*** Opening of ENTRIES SUPPLIED ***
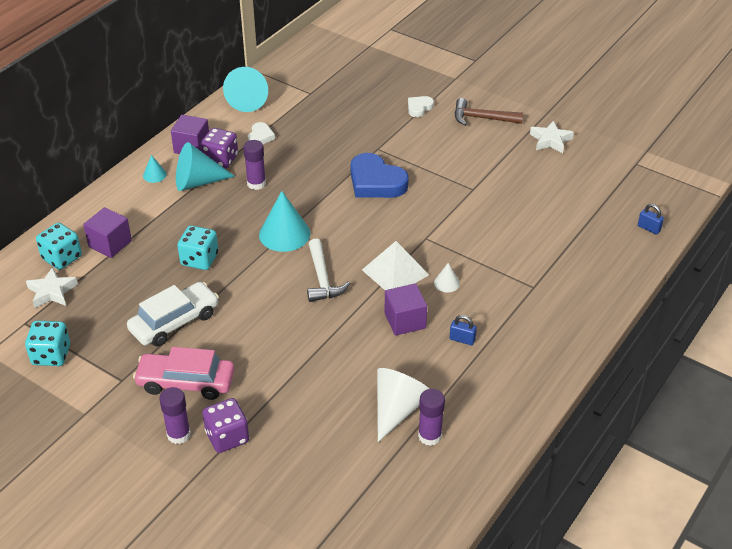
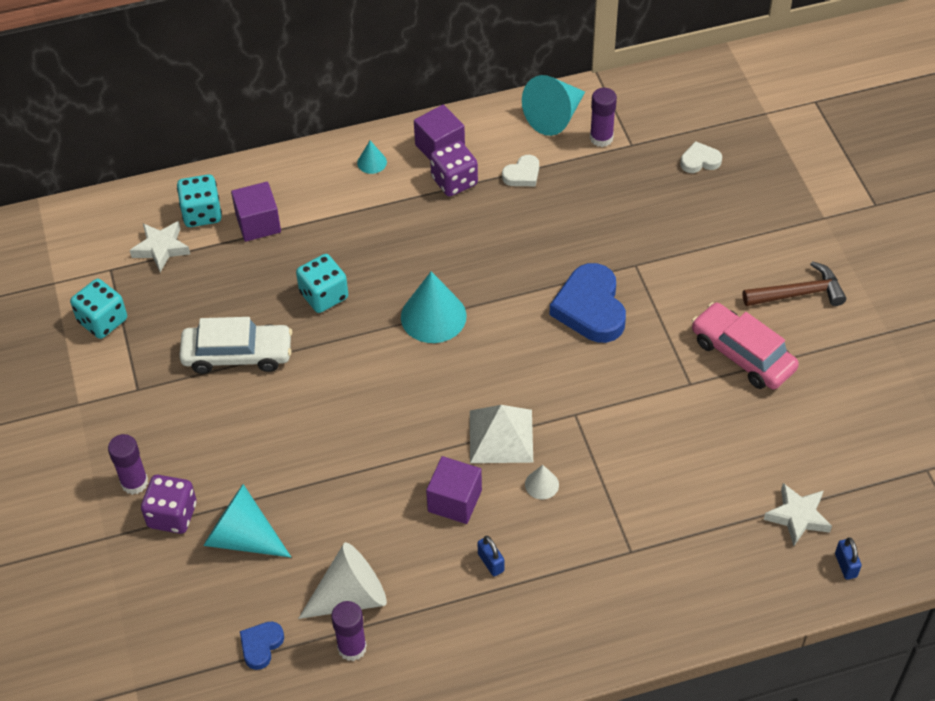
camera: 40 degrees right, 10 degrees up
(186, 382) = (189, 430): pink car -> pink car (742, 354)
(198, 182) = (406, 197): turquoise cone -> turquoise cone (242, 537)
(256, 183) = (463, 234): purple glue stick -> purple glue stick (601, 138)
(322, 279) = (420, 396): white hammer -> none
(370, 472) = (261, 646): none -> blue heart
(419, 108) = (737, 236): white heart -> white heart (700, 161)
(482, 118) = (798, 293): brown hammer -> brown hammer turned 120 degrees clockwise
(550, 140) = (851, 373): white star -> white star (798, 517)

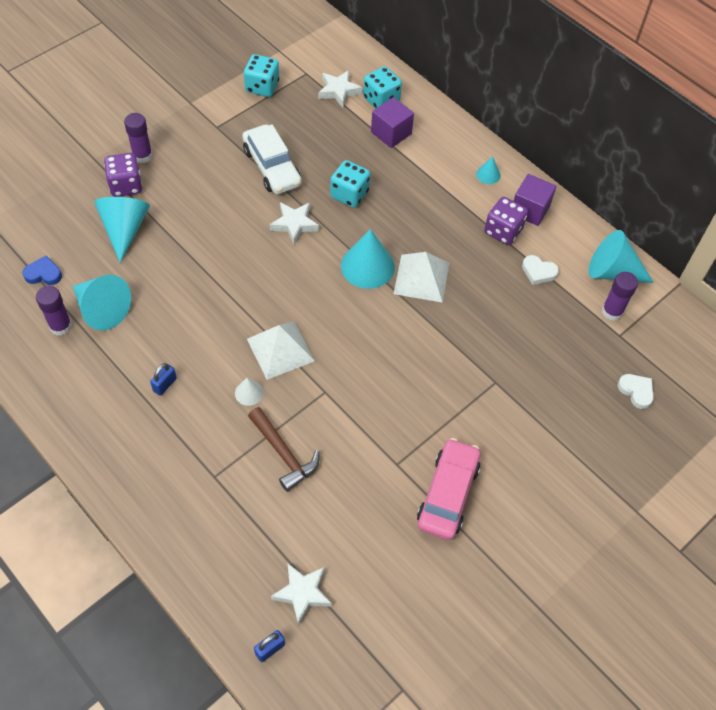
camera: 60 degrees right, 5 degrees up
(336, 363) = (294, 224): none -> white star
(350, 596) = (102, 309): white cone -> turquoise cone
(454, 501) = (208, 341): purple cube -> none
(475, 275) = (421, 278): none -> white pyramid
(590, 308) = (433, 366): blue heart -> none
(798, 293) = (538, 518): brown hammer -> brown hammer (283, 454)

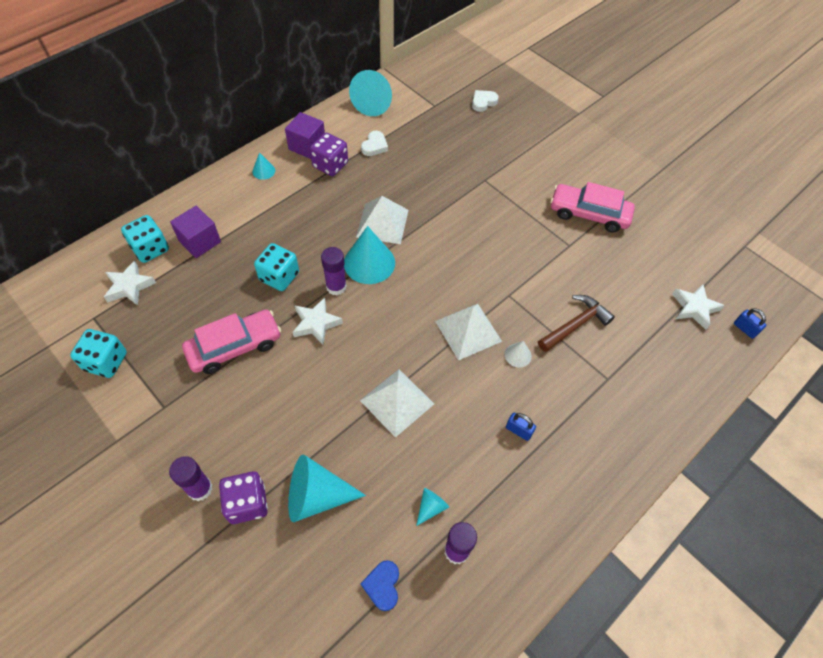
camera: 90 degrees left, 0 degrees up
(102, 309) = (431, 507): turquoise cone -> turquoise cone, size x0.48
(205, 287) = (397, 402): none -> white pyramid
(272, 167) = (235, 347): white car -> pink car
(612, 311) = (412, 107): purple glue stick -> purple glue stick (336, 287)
*** Close of ENTRIES SUPPLIED ***
TASK STATEMENT: Before duplicating the entries above, strip out the pictures and keep the rest exact.

ANSWER:
camera: 40 degrees right, 10 degrees up
(186, 382) = (189, 430): pink car -> pink car (742, 354)
(198, 182) = (406, 197): turquoise cone -> turquoise cone (242, 537)
(256, 183) = (463, 234): purple glue stick -> purple glue stick (601, 138)
(322, 279) = (420, 396): white hammer -> none
(370, 472) = (261, 646): none -> blue heart
(419, 108) = (737, 236): white heart -> white heart (700, 161)
(482, 118) = (798, 293): brown hammer -> brown hammer turned 120 degrees clockwise
(550, 140) = (851, 373): white star -> white star (798, 517)

camera: 60 degrees right, 5 degrees up
(336, 363) = (294, 224): none -> white star
(350, 596) = (102, 309): white cone -> turquoise cone
(454, 501) = (208, 341): purple cube -> none
(475, 275) = (421, 278): none -> white pyramid
(590, 308) = (433, 366): blue heart -> none
(798, 293) = (538, 518): brown hammer -> brown hammer (283, 454)

camera: 90 degrees left, 0 degrees up
(102, 309) = (431, 507): turquoise cone -> turquoise cone, size x0.48
(205, 287) = (397, 402): none -> white pyramid
(272, 167) = (235, 347): white car -> pink car
(612, 311) = (412, 107): purple glue stick -> purple glue stick (336, 287)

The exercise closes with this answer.